Dataset records:
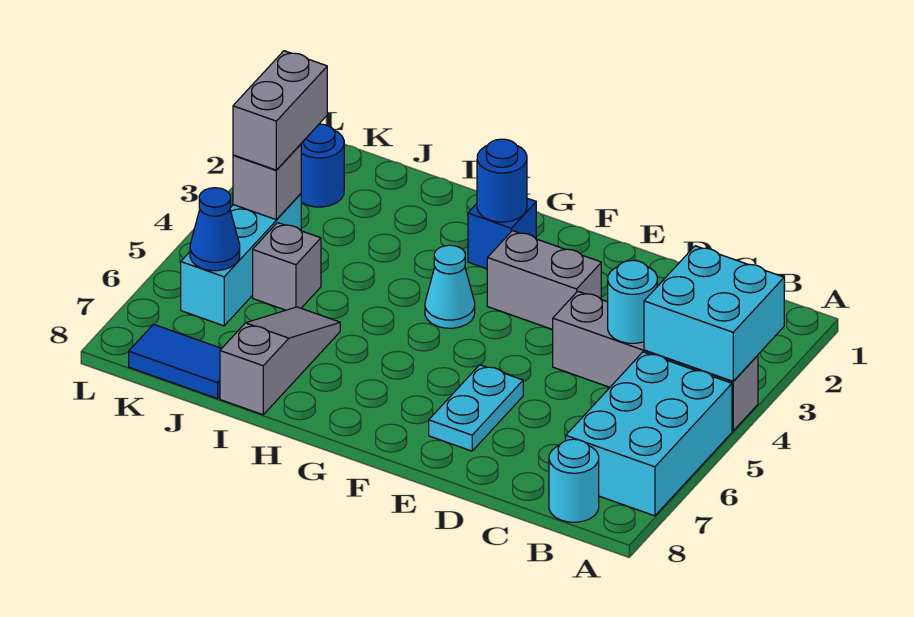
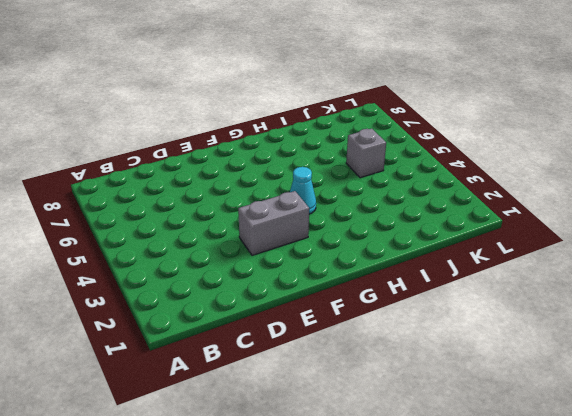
none -> grey brick A4:D4 level 1
none -> cyan brick A5:B7 level 1
none -> cyan round brick B8 level 1

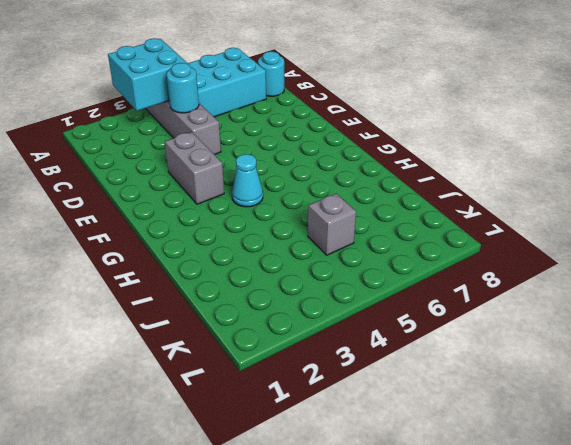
none -> cyan plate E6:E7 level 1
none -> blue brick G2 level 1
none -> grey slope I6:I8 level 1 top 8

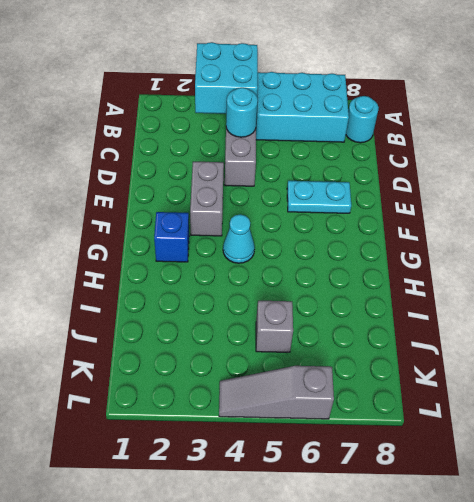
grey slope L4:L6 level 1 top 6 -> grey slope I6:I8 level 1 top 8
none -> blue tile J8:K8 level 1
none -> blue round brick K2 level 1
none -> cyan brick K4:K6 level 1

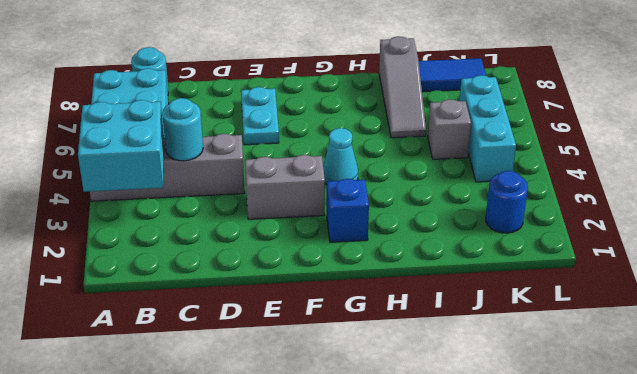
none -> blue round brick G2 level 2
none -> grey brick K4 level 2
none -> blue cone K6 level 2

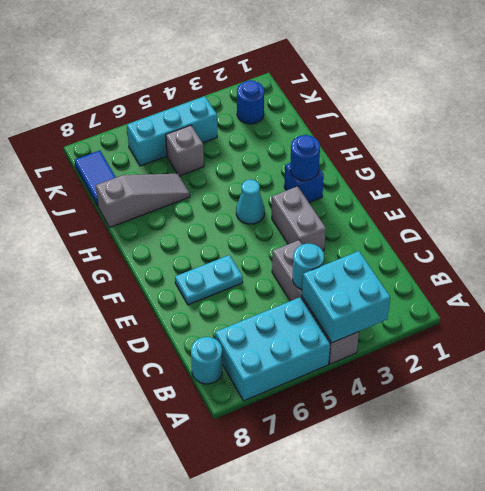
none -> grey brick K4 level 2
none -> blue cone K6 level 2
none -> grey brick K3:K4 level 3

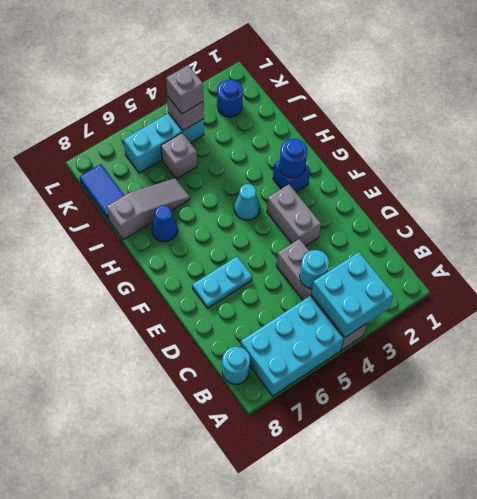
blue cone H7 level 1 -> blue cone K6 level 2
grey brick K4 level 3 -> grey brick K3:K4 level 3

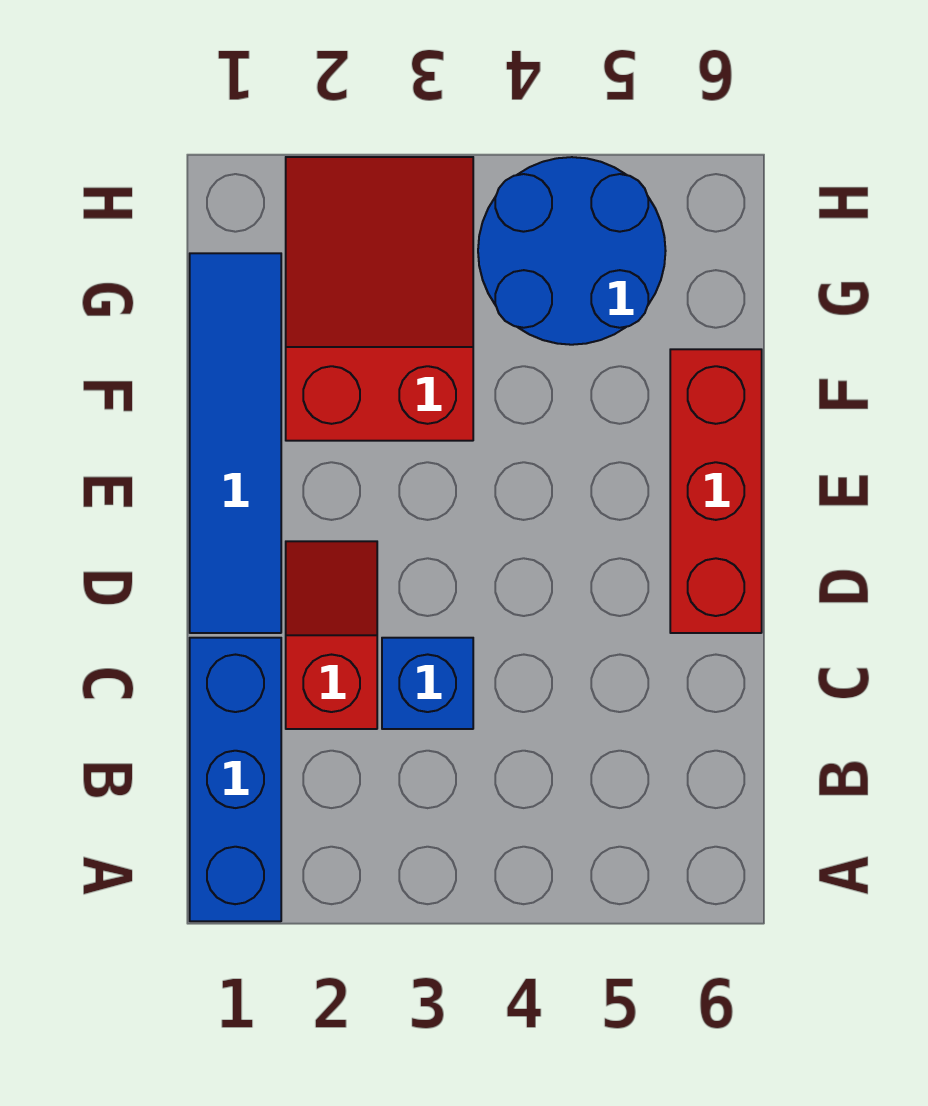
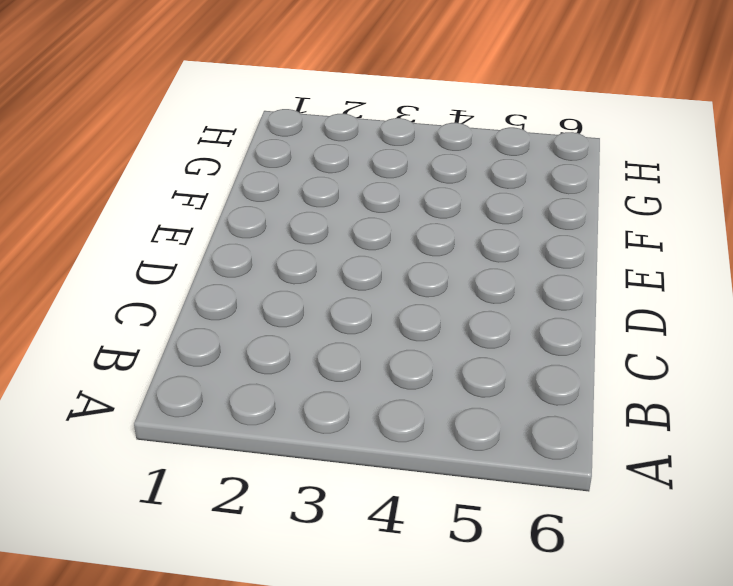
none -> blue brick A1:C1 level 1
none -> red slope C2:D2 level 1 top C

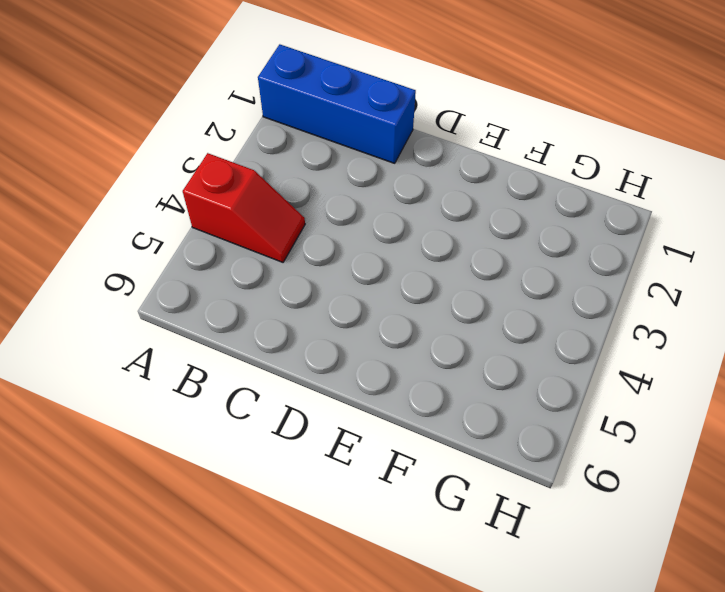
red slope A4:B4 level 1 top A -> red slope C2:D2 level 1 top C
none -> blue brick C3 level 1
none -> blue tile D1:G1 level 1

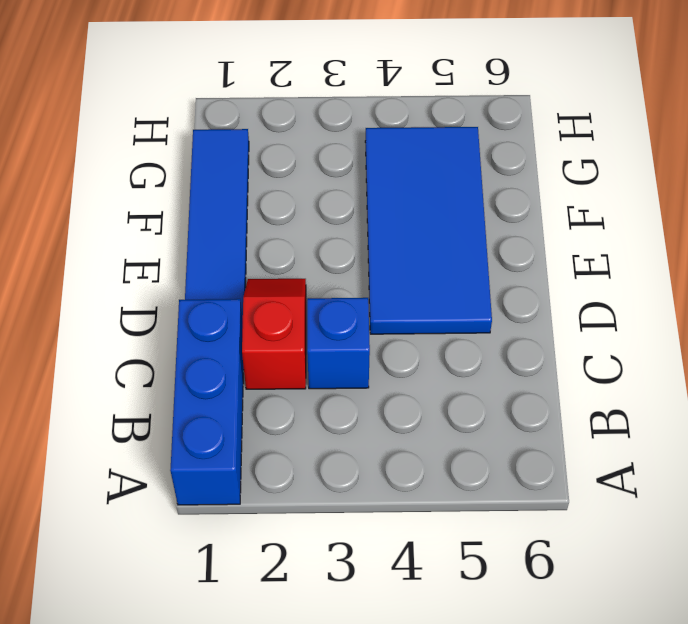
blue tile D4:G5 level 1 -> blue round brick G4:H5 level 1
none -> red brick D6:F6 level 1
none -> red slope F2:H3 level 1 top F

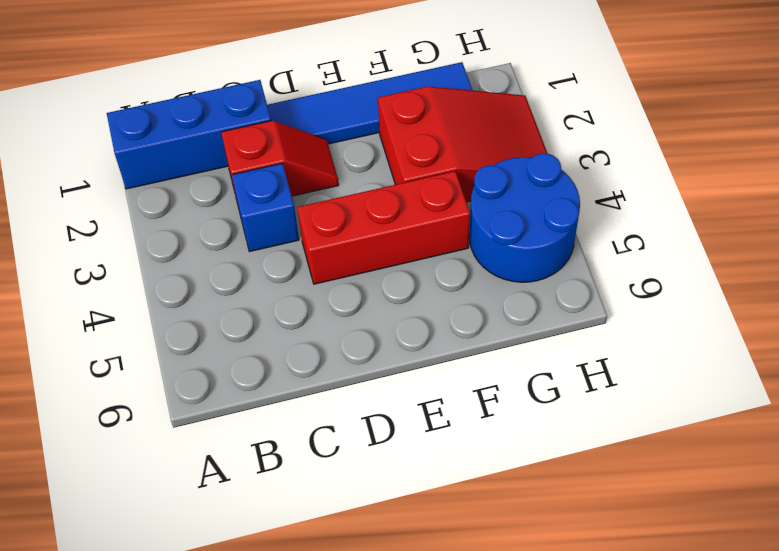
red brick D4:F4 level 1 -> red brick D6:F6 level 1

What you have to do:
Please print out the entries above exactly. The pictures stay out.

Written answer:
none -> grey brick A4:D4 level 1
none -> cyan brick A5:B7 level 1
none -> cyan round brick B8 level 1

none -> cyan plate E6:E7 level 1
none -> blue brick G2 level 1
none -> grey slope I6:I8 level 1 top 8

grey slope L4:L6 level 1 top 6 -> grey slope I6:I8 level 1 top 8
none -> blue tile J8:K8 level 1
none -> blue round brick K2 level 1
none -> cyan brick K4:K6 level 1

none -> blue round brick G2 level 2
none -> grey brick K4 level 2
none -> blue cone K6 level 2

none -> grey brick K4 level 2
none -> blue cone K6 level 2
none -> grey brick K3:K4 level 3

blue cone H7 level 1 -> blue cone K6 level 2
grey brick K4 level 3 -> grey brick K3:K4 level 3

none -> blue brick A1:C1 level 1
none -> red slope C2:D2 level 1 top C

red slope A4:B4 level 1 top A -> red slope C2:D2 level 1 top C
none -> blue brick C3 level 1
none -> blue tile D1:G1 level 1

blue tile D4:G5 level 1 -> blue round brick G4:H5 level 1
none -> red brick D6:F6 level 1
none -> red slope F2:H3 level 1 top F

red brick D4:F4 level 1 -> red brick D6:F6 level 1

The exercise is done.